> Exercise prompt
From the line holding "camera: 55 degrees left, 0 degrees up" through the line holding "(501, 261) = (482, 384): none -> pink cactus" below, write out every line exactly; include both of those lines and drop the pictures.

> Record set
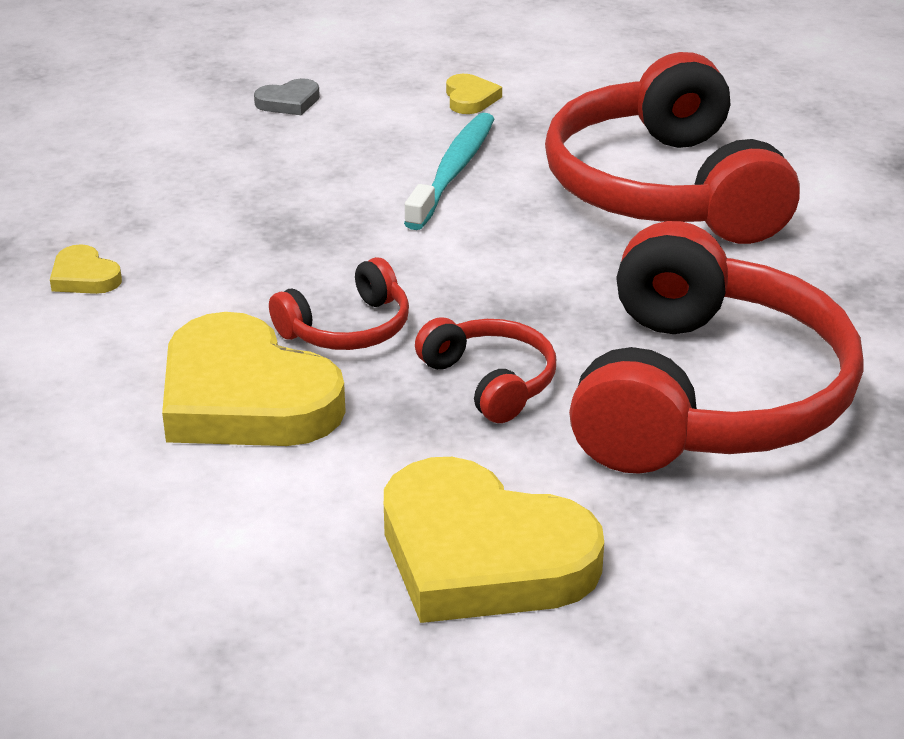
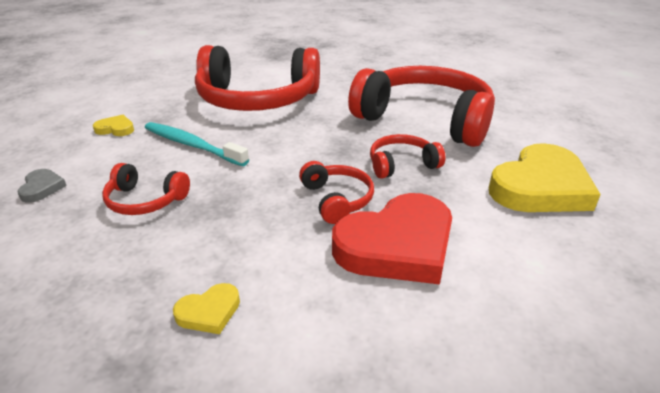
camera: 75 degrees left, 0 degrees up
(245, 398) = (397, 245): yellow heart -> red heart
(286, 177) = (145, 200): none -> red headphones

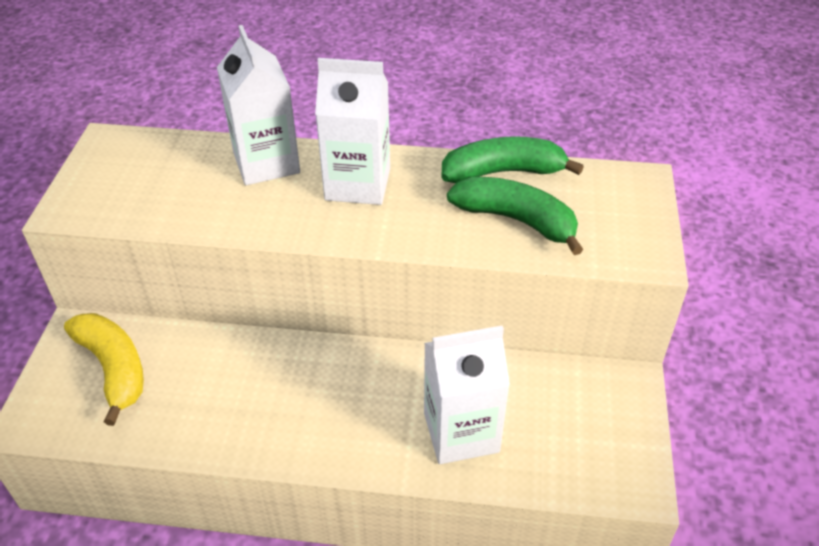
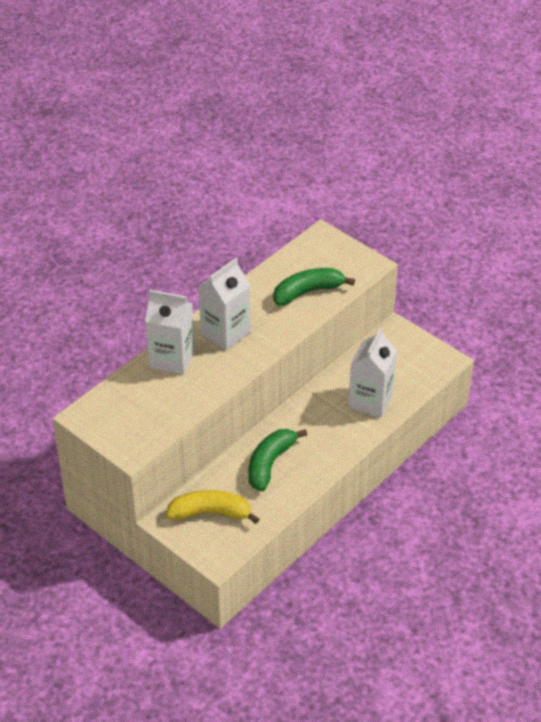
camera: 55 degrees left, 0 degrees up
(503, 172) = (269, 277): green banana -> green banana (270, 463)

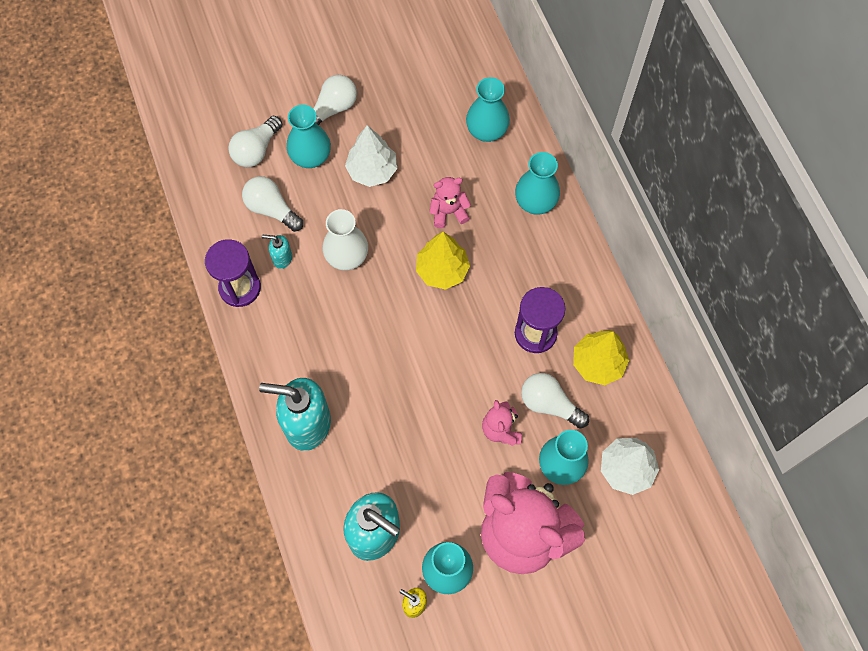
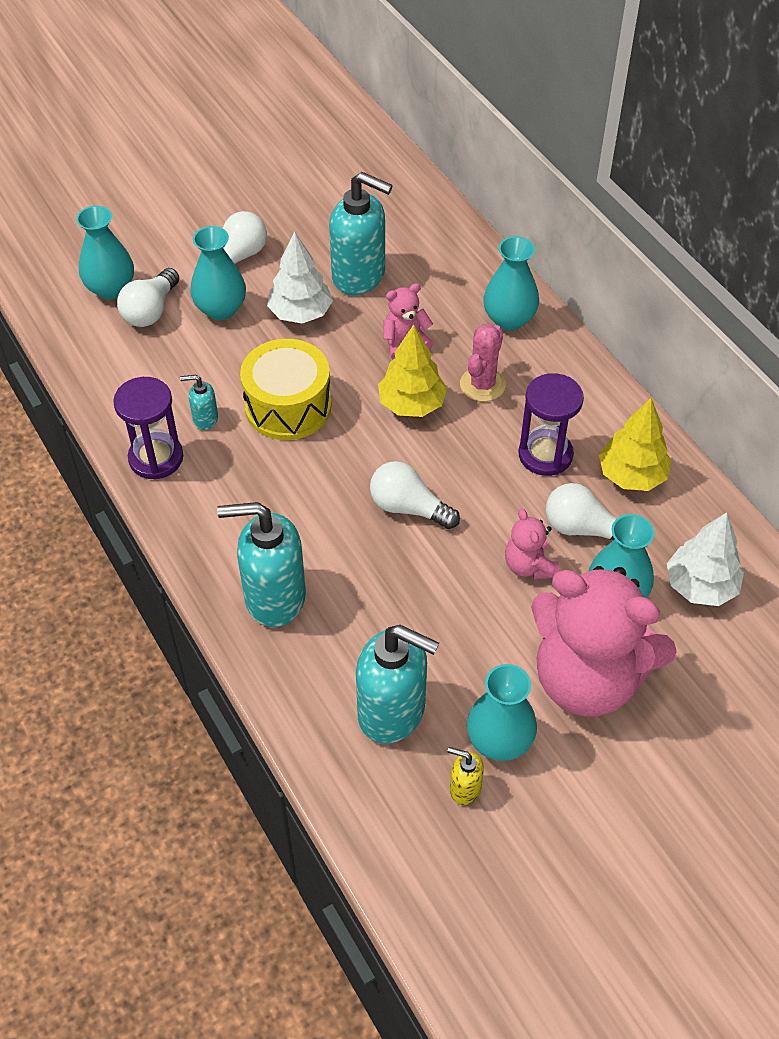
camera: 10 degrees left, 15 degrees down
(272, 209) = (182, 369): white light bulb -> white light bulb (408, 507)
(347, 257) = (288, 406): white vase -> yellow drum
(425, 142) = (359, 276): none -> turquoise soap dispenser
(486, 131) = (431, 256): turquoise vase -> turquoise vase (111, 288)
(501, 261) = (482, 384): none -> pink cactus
---
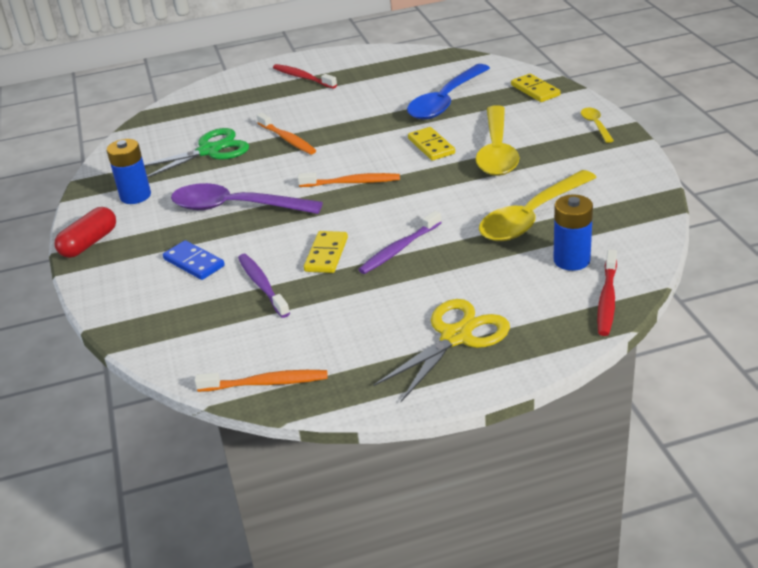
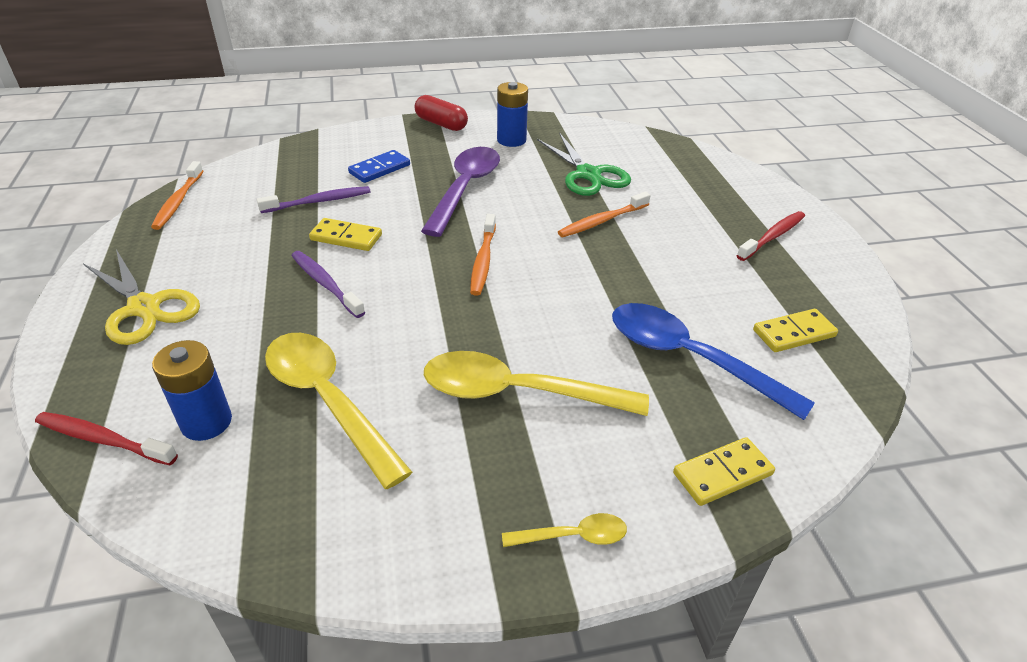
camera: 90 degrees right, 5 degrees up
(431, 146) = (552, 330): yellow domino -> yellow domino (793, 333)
==
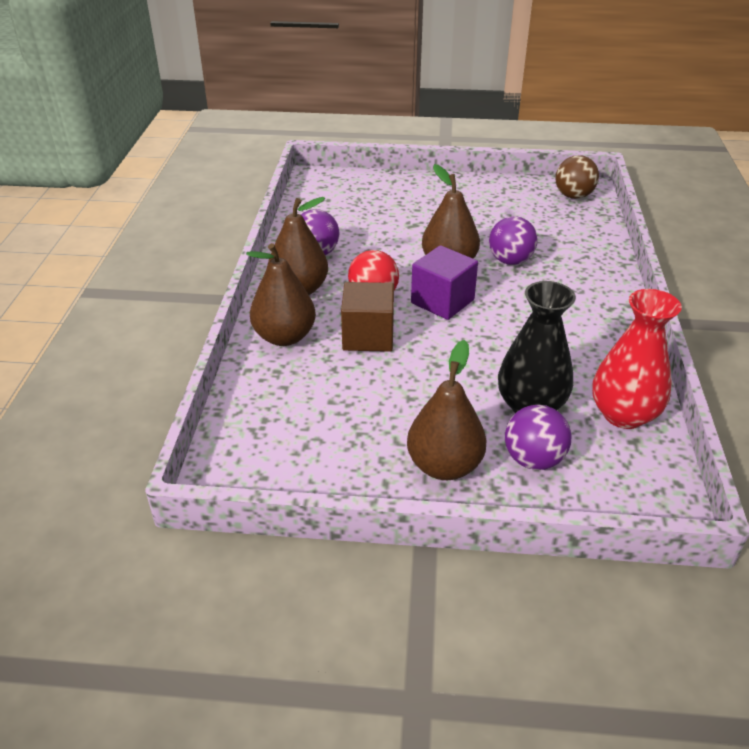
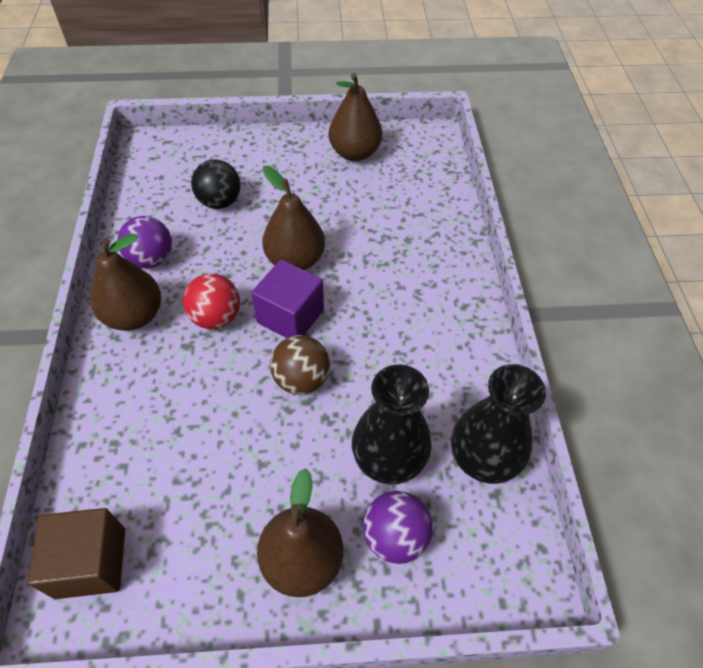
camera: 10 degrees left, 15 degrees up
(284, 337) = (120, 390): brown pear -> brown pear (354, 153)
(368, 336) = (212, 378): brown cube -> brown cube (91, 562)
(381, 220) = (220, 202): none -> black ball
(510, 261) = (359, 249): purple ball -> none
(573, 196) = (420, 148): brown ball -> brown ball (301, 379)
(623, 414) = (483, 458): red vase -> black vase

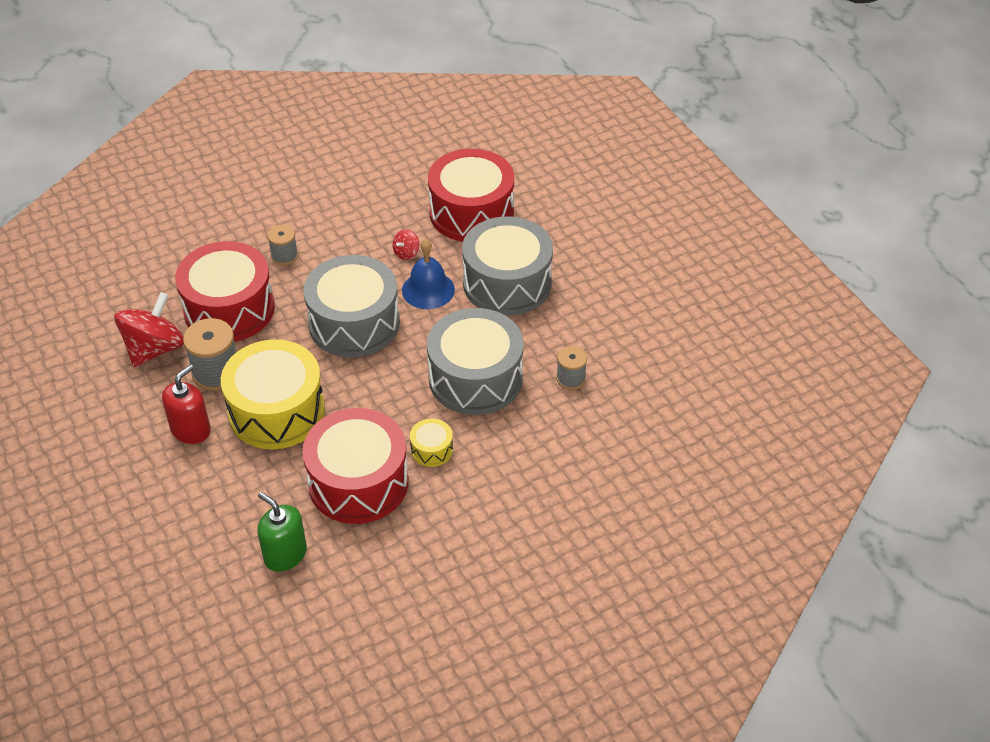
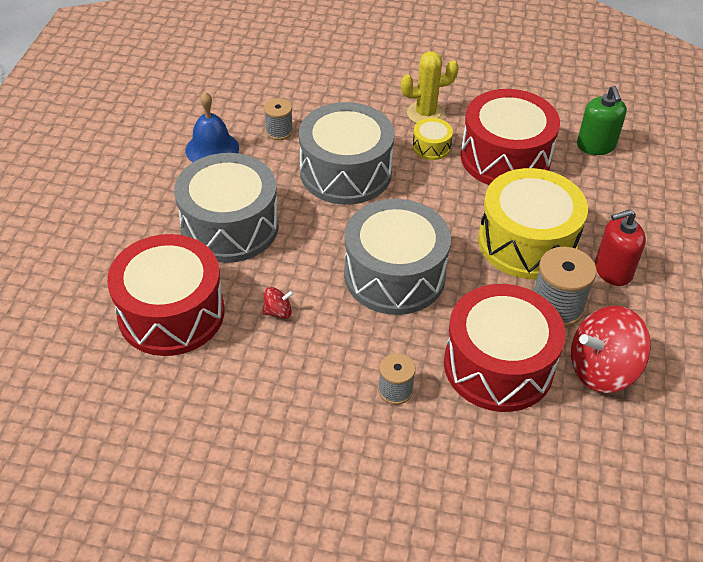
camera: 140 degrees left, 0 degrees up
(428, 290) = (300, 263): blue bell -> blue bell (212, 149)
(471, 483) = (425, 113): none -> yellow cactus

> Task solution
camera: 55 degrees left, 0 degrees up
(503, 172) = (269, 277): green banana -> green banana (270, 463)

camera: 10 degrees left, 15 degrees down
(272, 209) = (182, 369): white light bulb -> white light bulb (408, 507)
(347, 257) = (288, 406): white vase -> yellow drum
(425, 142) = (359, 276): none -> turquoise soap dispenser
(486, 131) = (431, 256): turquoise vase -> turquoise vase (111, 288)
(501, 261) = (482, 384): none -> pink cactus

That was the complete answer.